* **Required action**
Your answer should be the full data, transcribed exactly, with no pictures in it.

[Object state change records]
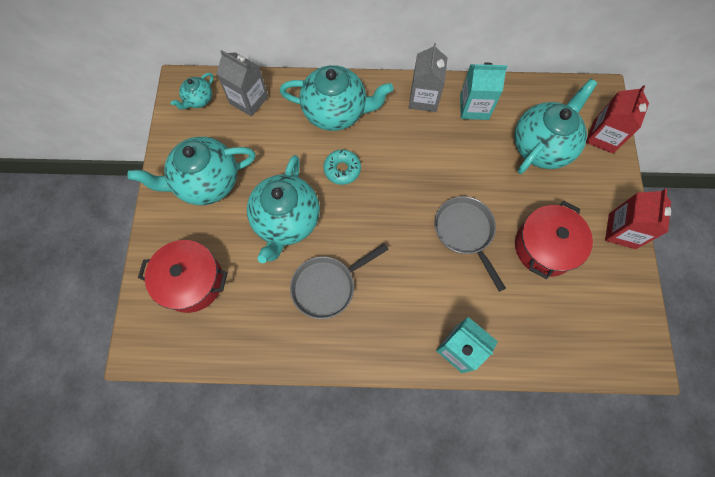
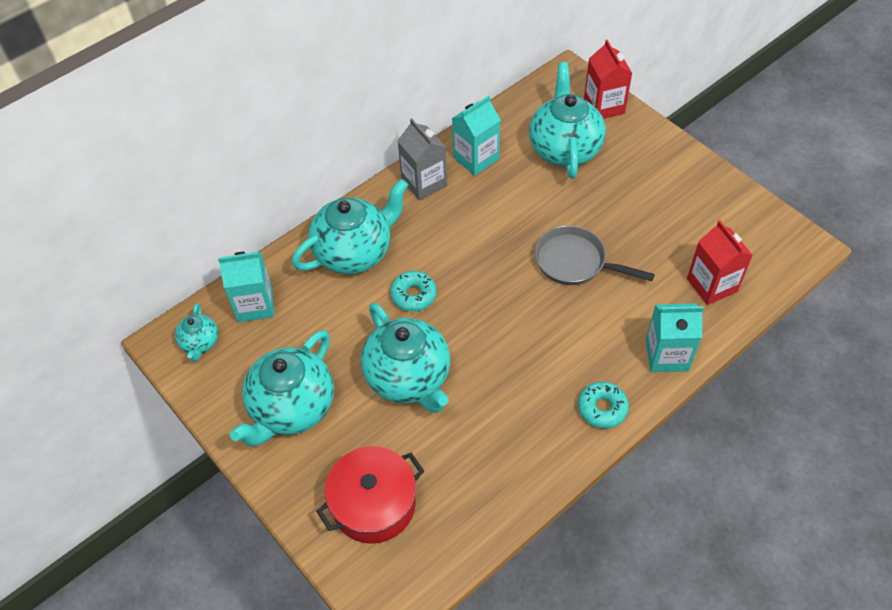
camera: 40 degrees left, 15 degrees down
(249, 100) = (255, 305): grey carton -> turquoise carton
(327, 286) = (506, 400): grey pan -> none
(379, 346) = (602, 408): none -> turquoise donut
(544, 247) = (648, 223): red pot -> none
(622, 231) = (691, 166): red carton -> red carton (712, 285)

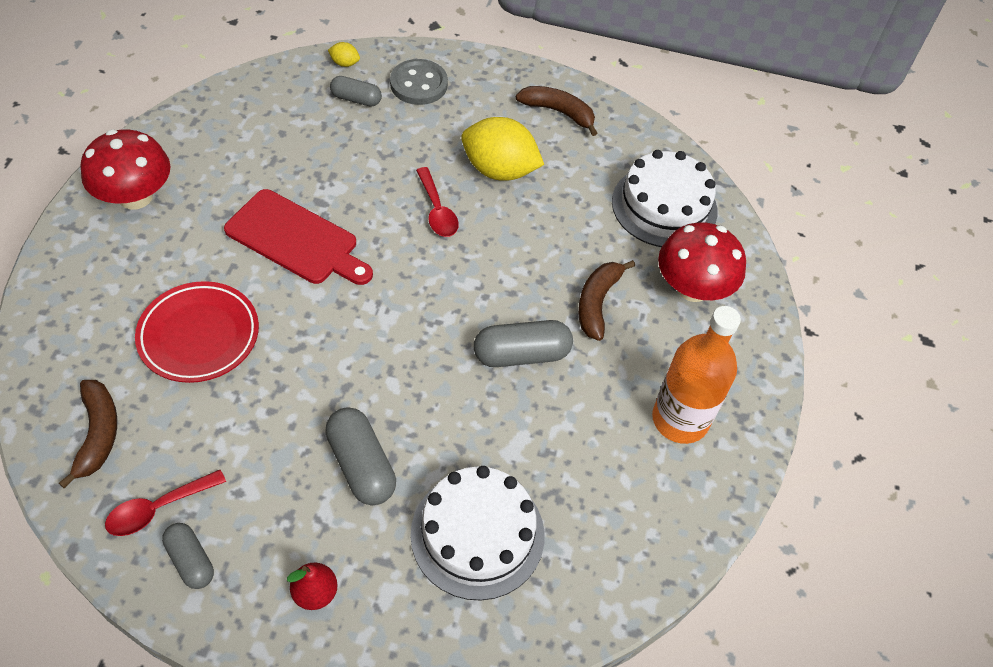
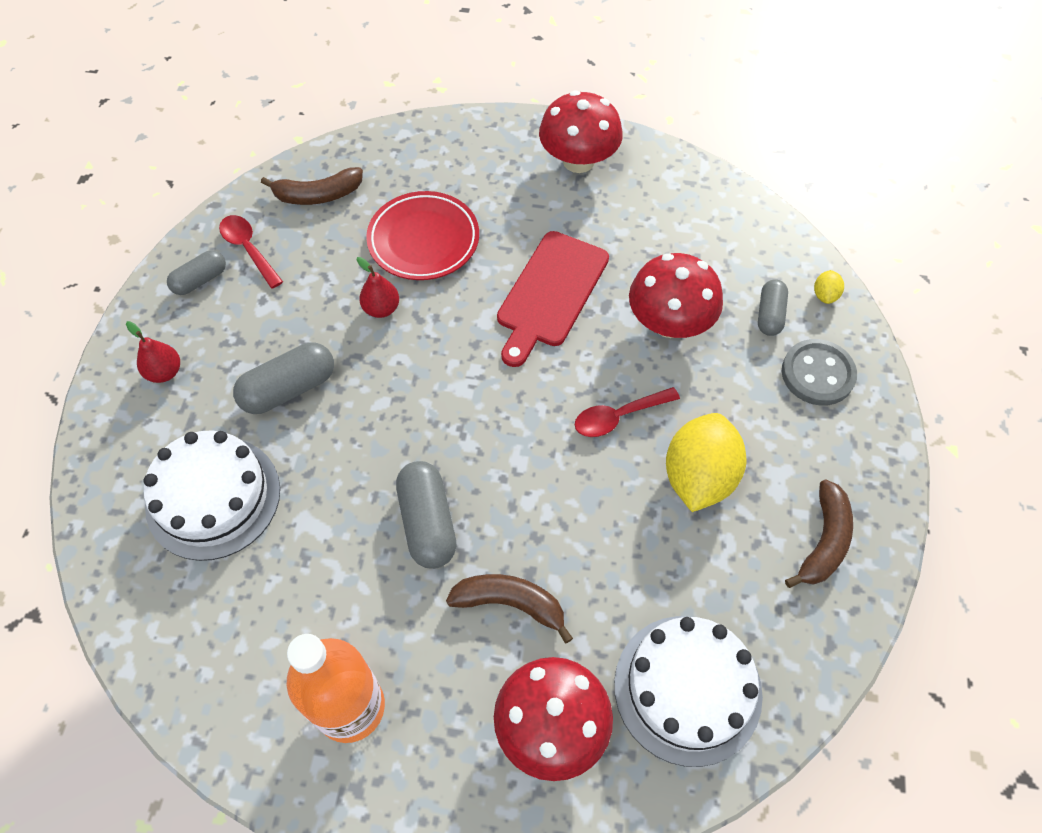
camera: 90 degrees right, 5 degrees up
(279, 378) = (381, 309): none -> red pear
(349, 162) = (669, 323): none -> red mushroom

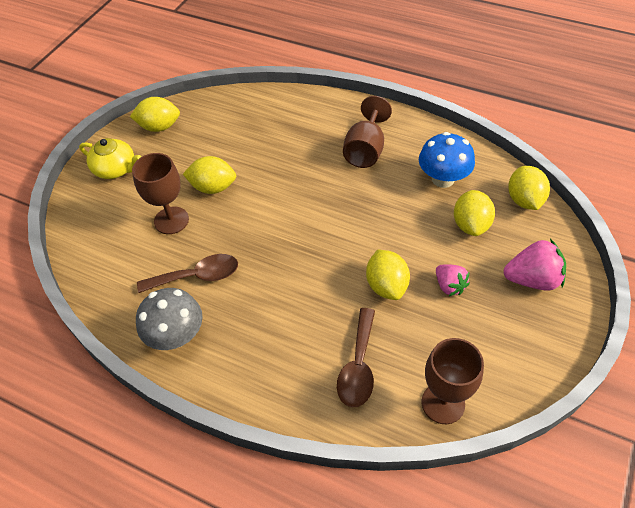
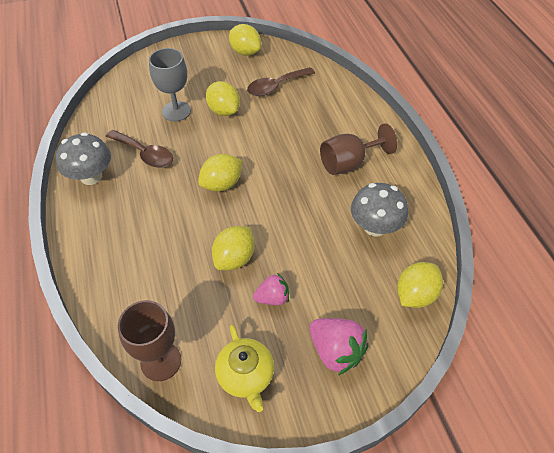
camera: 45 degrees right, 0 degrees up
(116, 169) = (190, 59): yellow teapot -> yellow teapot (246, 375)
(171, 220) = (176, 111): brown goblet -> grey goblet
(358, 366) = (149, 288): brown spoon -> brown spoon (276, 86)
(443, 179) = (375, 227): blue mushroom -> grey mushroom
(449, 286) = (272, 298): pink strawberry -> pink strawberry turned 120 degrees counterclockwise
(470, 225) = (348, 274): yellow lemon -> yellow lemon (222, 184)

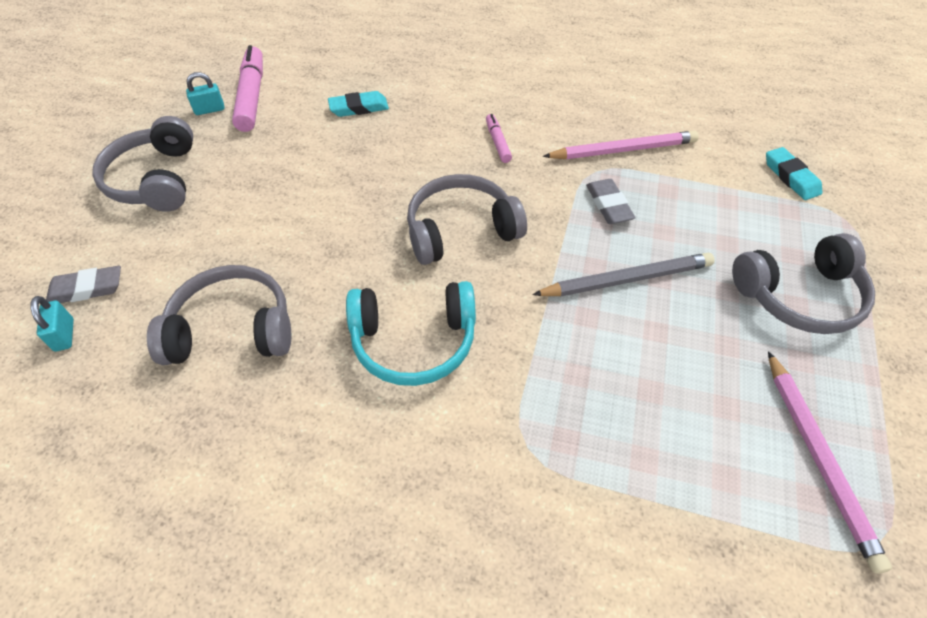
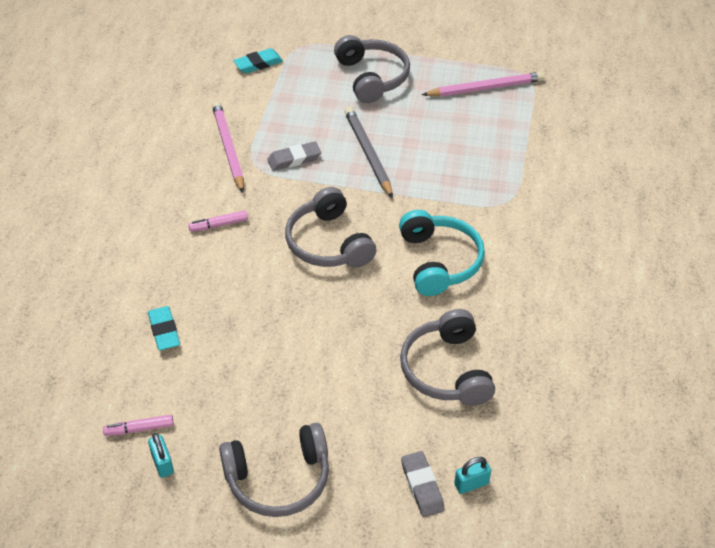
camera: 95 degrees left, 5 degrees down
(252, 96) = (139, 429): pink marker -> pink marker, size x0.52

* **The completed task**
camera: 40 degrees left, 15 degrees down
(249, 100) = (255, 305): grey carton -> turquoise carton
(327, 286) = (506, 400): grey pan -> none
(379, 346) = (602, 408): none -> turquoise donut
(544, 247) = (648, 223): red pot -> none
(622, 231) = (691, 166): red carton -> red carton (712, 285)

camera: 90 degrees right, 5 degrees up
(279, 378) = (381, 309): none -> red pear
(349, 162) = (669, 323): none -> red mushroom

camera: 45 degrees right, 0 degrees up
(116, 169) = (190, 59): yellow teapot -> yellow teapot (246, 375)
(171, 220) = (176, 111): brown goblet -> grey goblet
(358, 366) = (149, 288): brown spoon -> brown spoon (276, 86)
(443, 179) = (375, 227): blue mushroom -> grey mushroom
(449, 286) = (272, 298): pink strawberry -> pink strawberry turned 120 degrees counterclockwise
(470, 225) = (348, 274): yellow lemon -> yellow lemon (222, 184)

camera: 95 degrees left, 5 degrees down
(252, 96) = (139, 429): pink marker -> pink marker, size x0.52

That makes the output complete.